- _SUPPLIED DATA_:
____

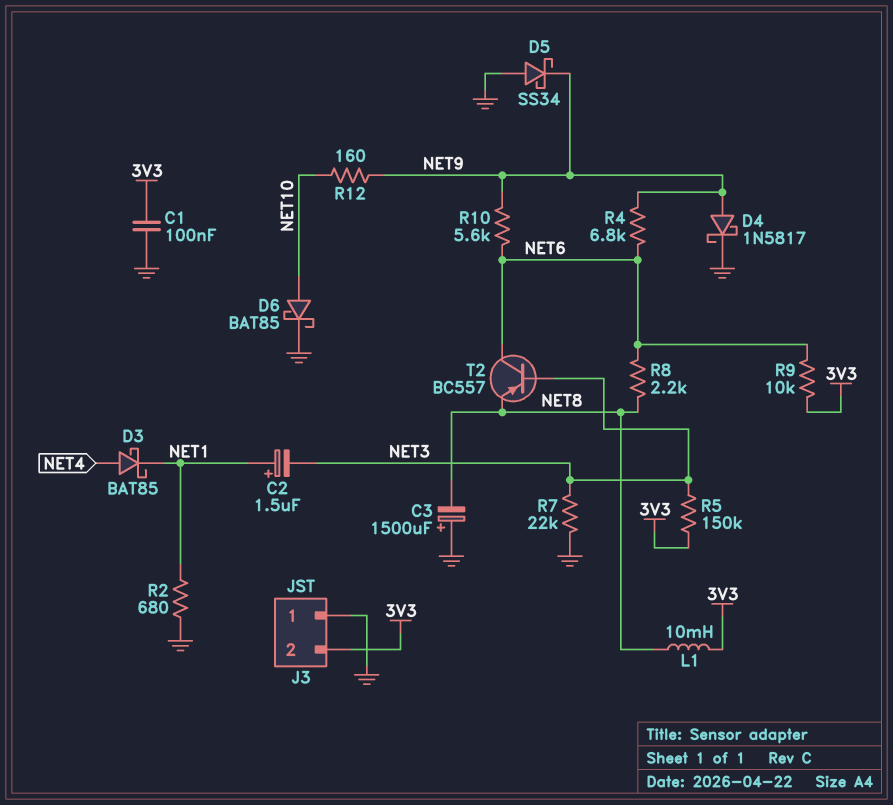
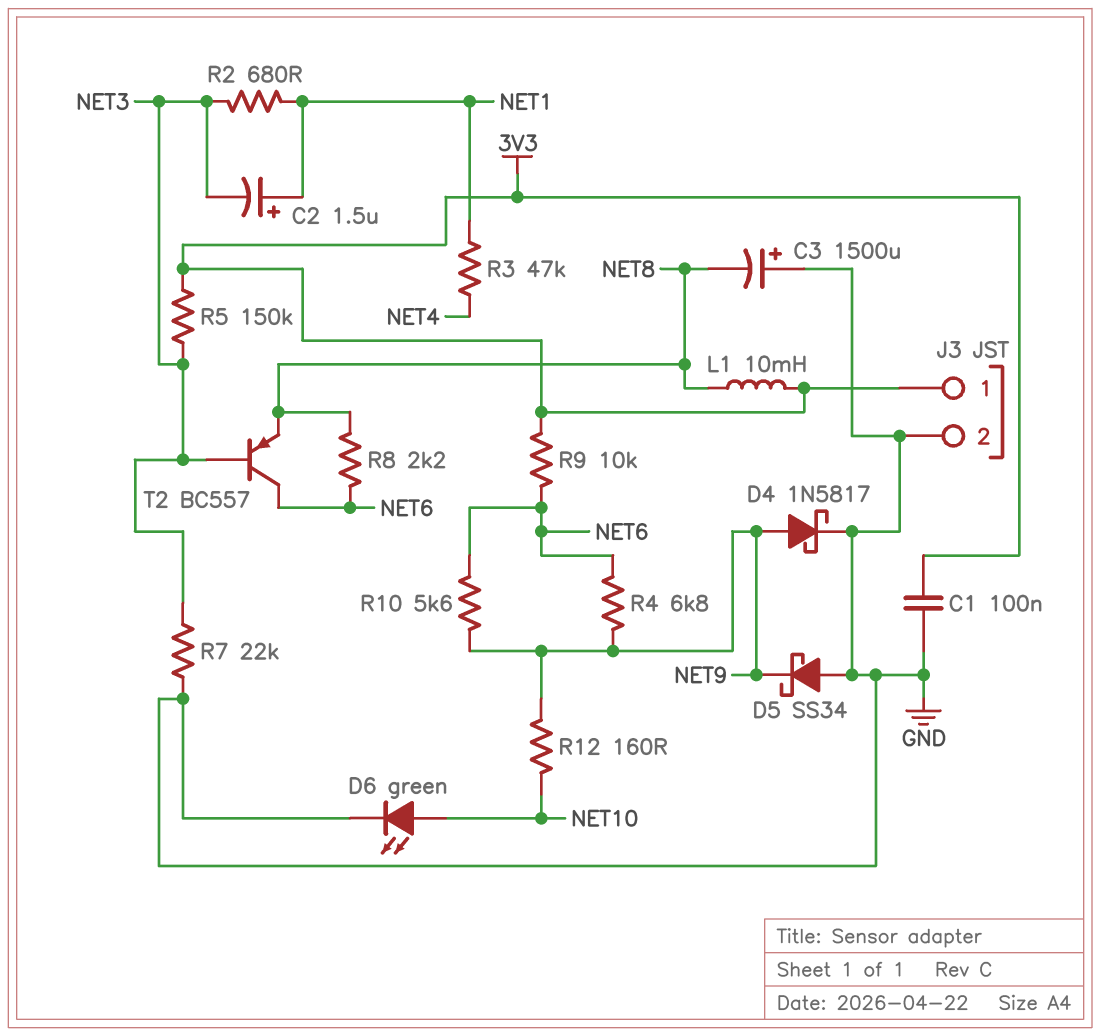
D3: schottky BAT85 (A NET4, K NET1) -> none
D6: schottky BAT85 (A NET10, K GND) -> LED green (A NET10, K GND)
J3 pin 1: GND -> 3V3
J3 pin 2: 3V3 -> GND
R2: 680 (GND, NET1) -> 680 (NET1, NET3)
R3: none -> 47k (NET1, NET4)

____

- _YOUR TASK_:
Transcribe the whole of the data exactly, minus any pictures.

- _WRITTEN RESPONSE_:
D3: schottky BAT85 (A NET4, K NET1) -> none
D6: schottky BAT85 (A NET10, K GND) -> LED green (A NET10, K GND)
J3 pin 1: GND -> 3V3
J3 pin 2: 3V3 -> GND
R2: 680 (GND, NET1) -> 680 (NET1, NET3)
R3: none -> 47k (NET1, NET4)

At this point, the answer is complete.